• **Requirement**
With the pictures left aside, write out the entries that follow exactly.

• **Stored items from a collection**
┄┄┄┄┄┄
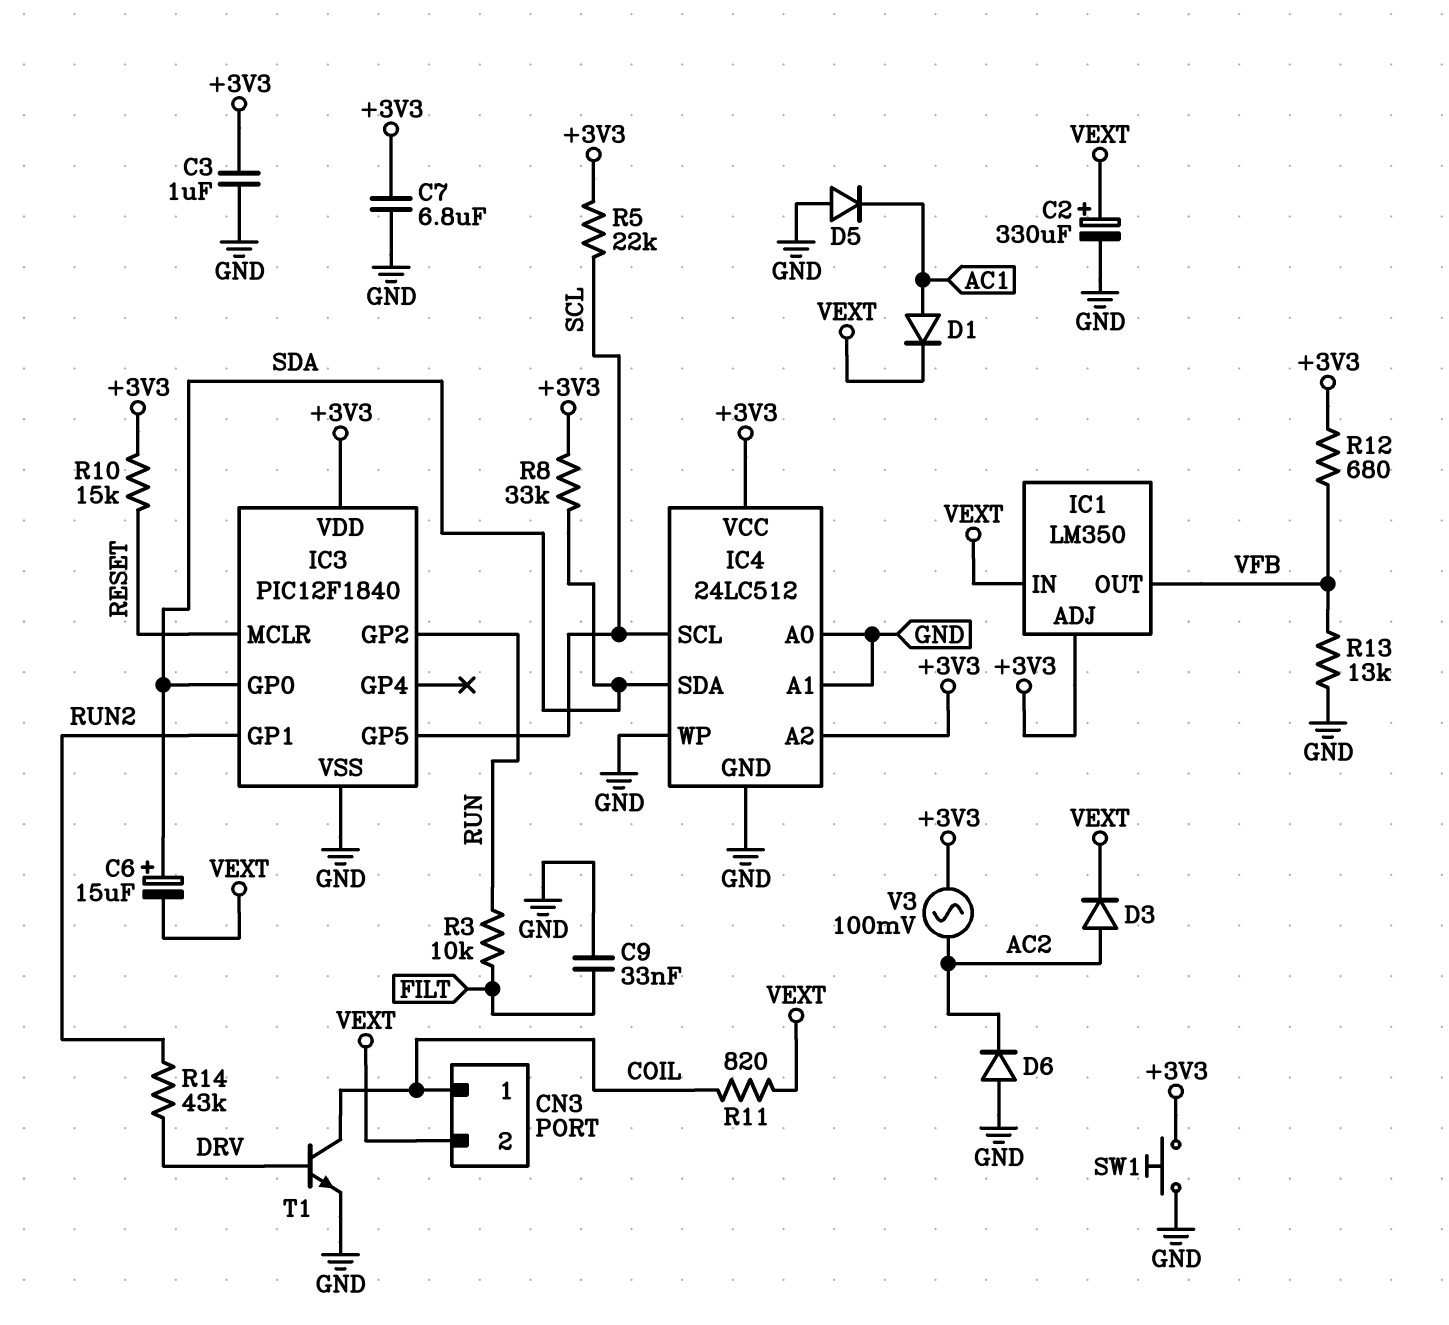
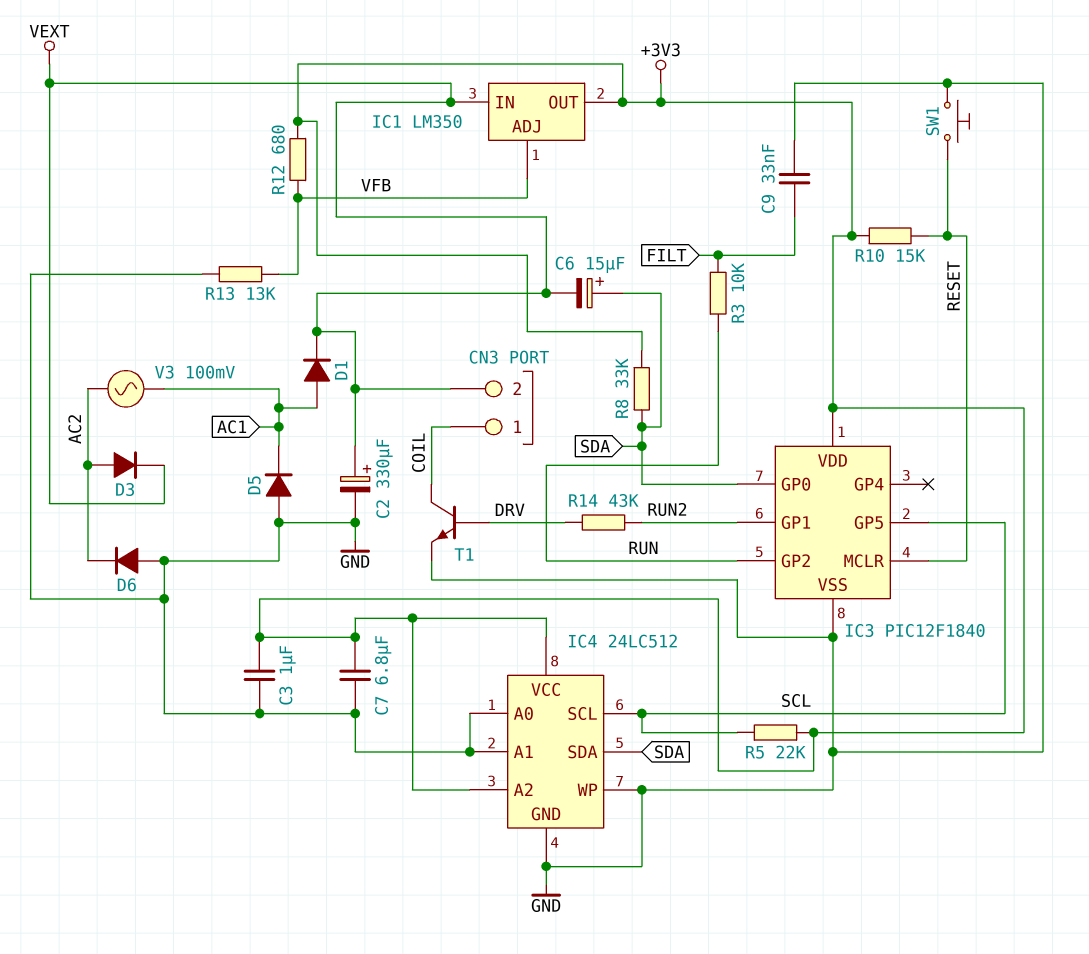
IC1 pin ADJ: +3V3 -> VFB
IC1 pin OUT: VFB -> +3V3
R11: 820 (COIL, VEXT) -> none
SW1: button (+3V3, GND) -> button (GND, RESET)
V3: AC 100mV (+3V3, AC2) -> AC 100mV (AC1, AC2)

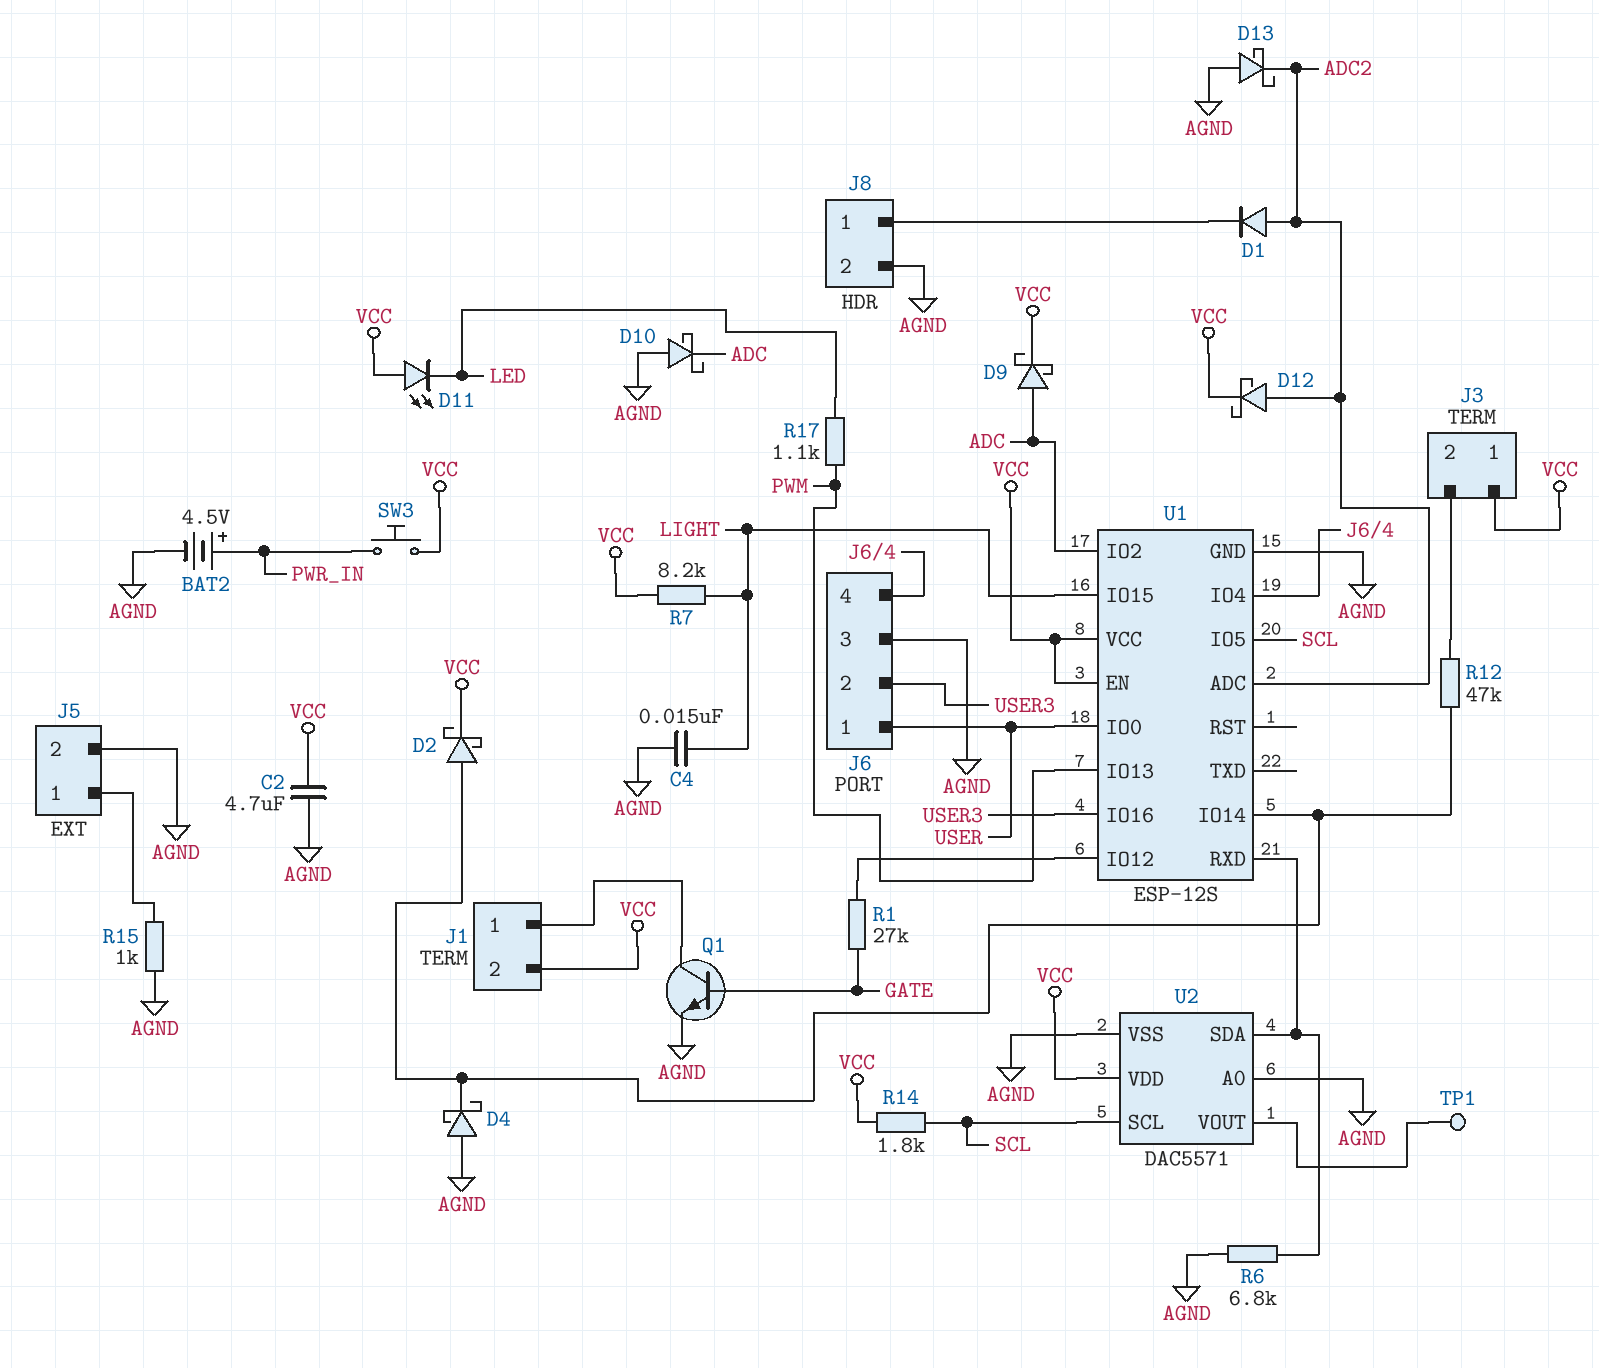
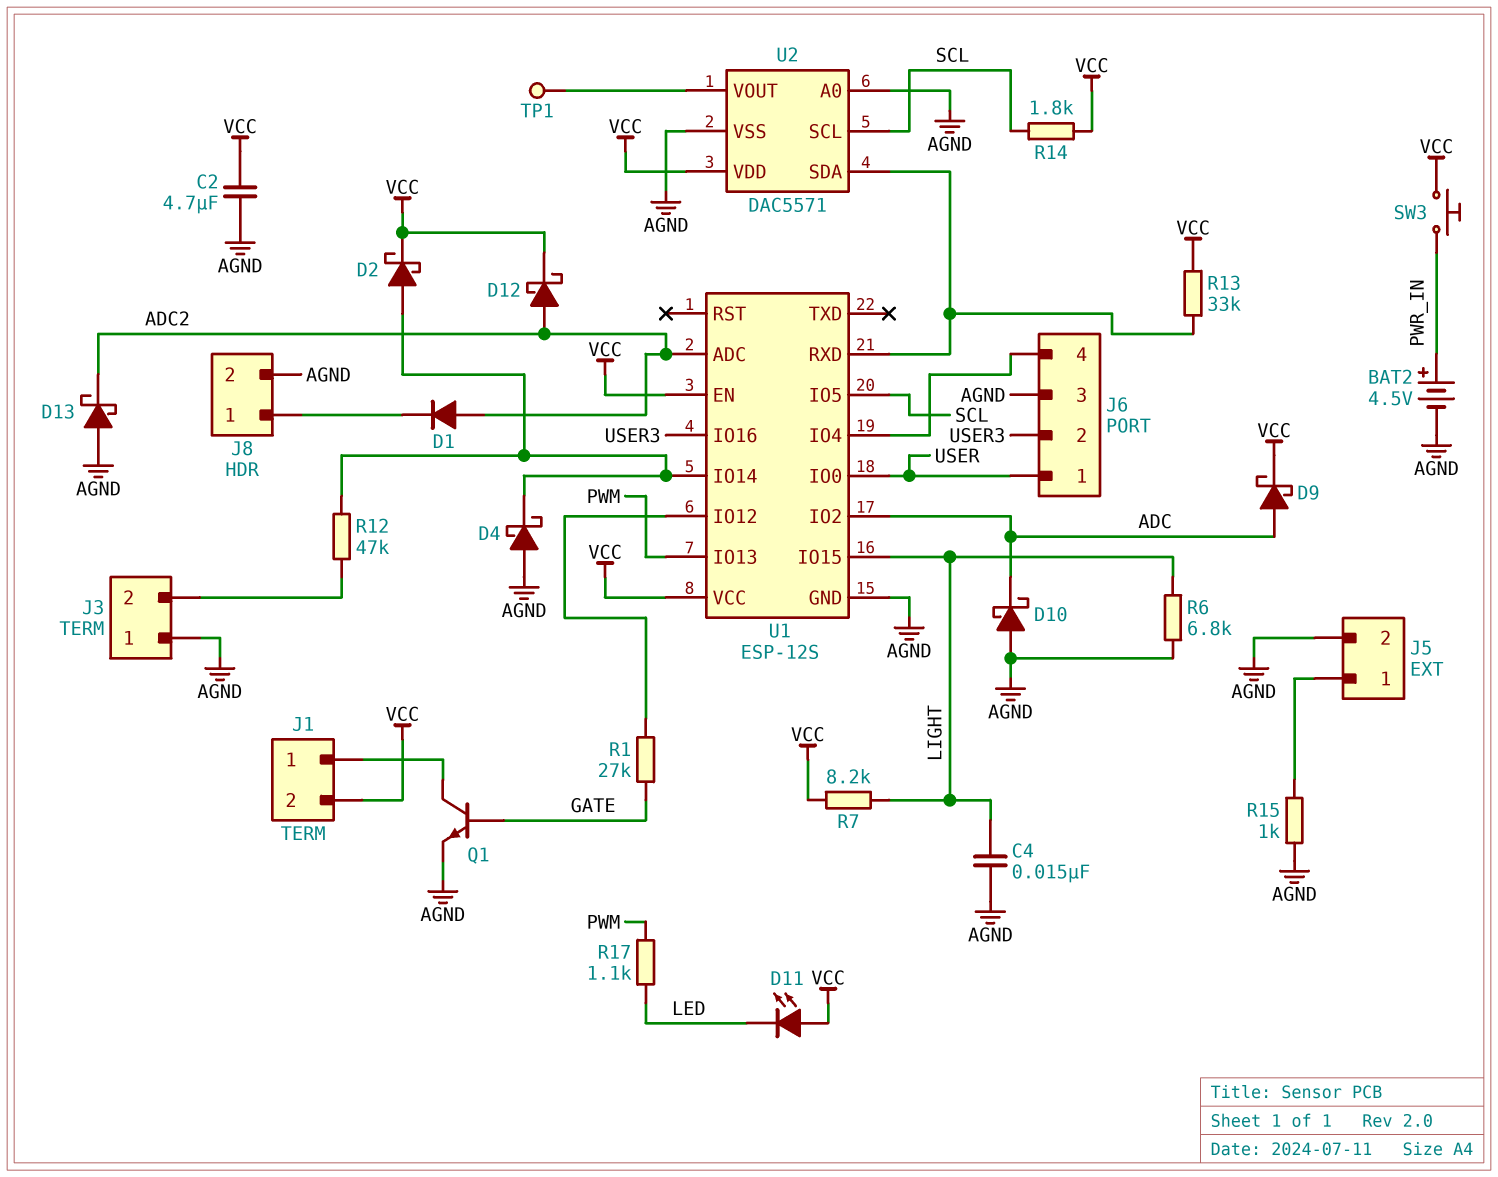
J3 pin 1: VCC -> AGND
R6: 6.8k (AGND, U1/RXD) -> 6.8k (AGND, LIGHT)
R13: none -> 33k (U1/RXD, VCC)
┄┄┄┄┄┄
• **Written reply**
IC1 pin ADJ: +3V3 -> VFB
IC1 pin OUT: VFB -> +3V3
R11: 820 (COIL, VEXT) -> none
SW1: button (+3V3, GND) -> button (GND, RESET)
V3: AC 100mV (+3V3, AC2) -> AC 100mV (AC1, AC2)

J3 pin 1: VCC -> AGND
R6: 6.8k (AGND, U1/RXD) -> 6.8k (AGND, LIGHT)
R13: none -> 33k (U1/RXD, VCC)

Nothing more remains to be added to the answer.